_Work to be completed:_ Line by line, print the records exactly as they are, dropping the pictures.

┏━━

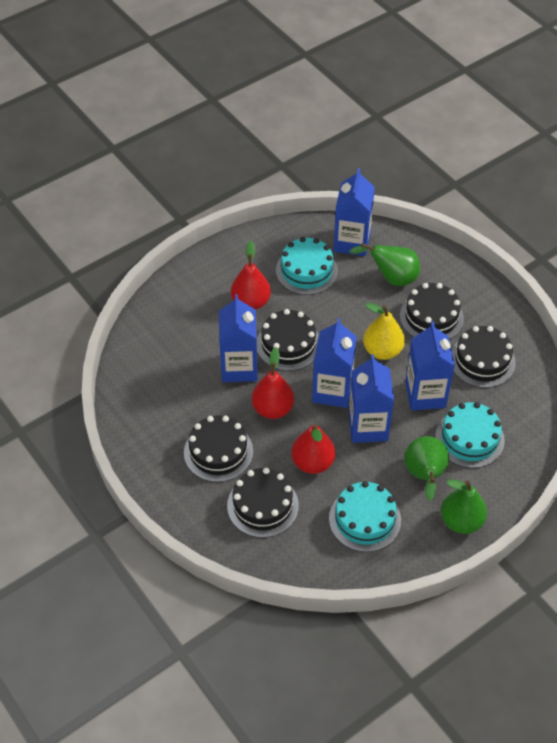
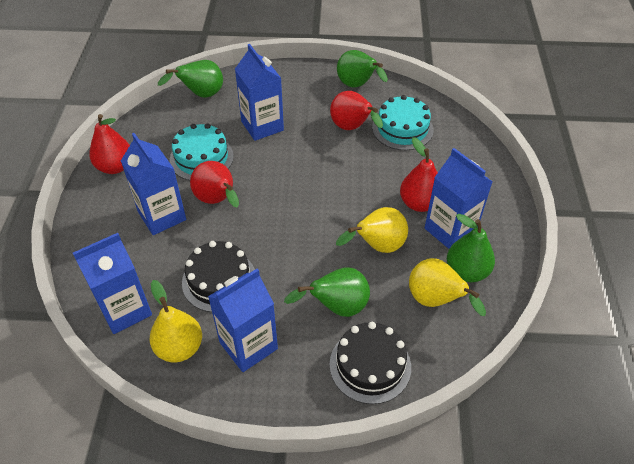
black cake: 5 -> 2
green pear: 3 -> 4
red pear: 3 -> 4
turquoise cake: 3 -> 2
yellow pear: 1 -> 3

┗━━

_Your response:_
black cake: 5 -> 2
green pear: 3 -> 4
red pear: 3 -> 4
turquoise cake: 3 -> 2
yellow pear: 1 -> 3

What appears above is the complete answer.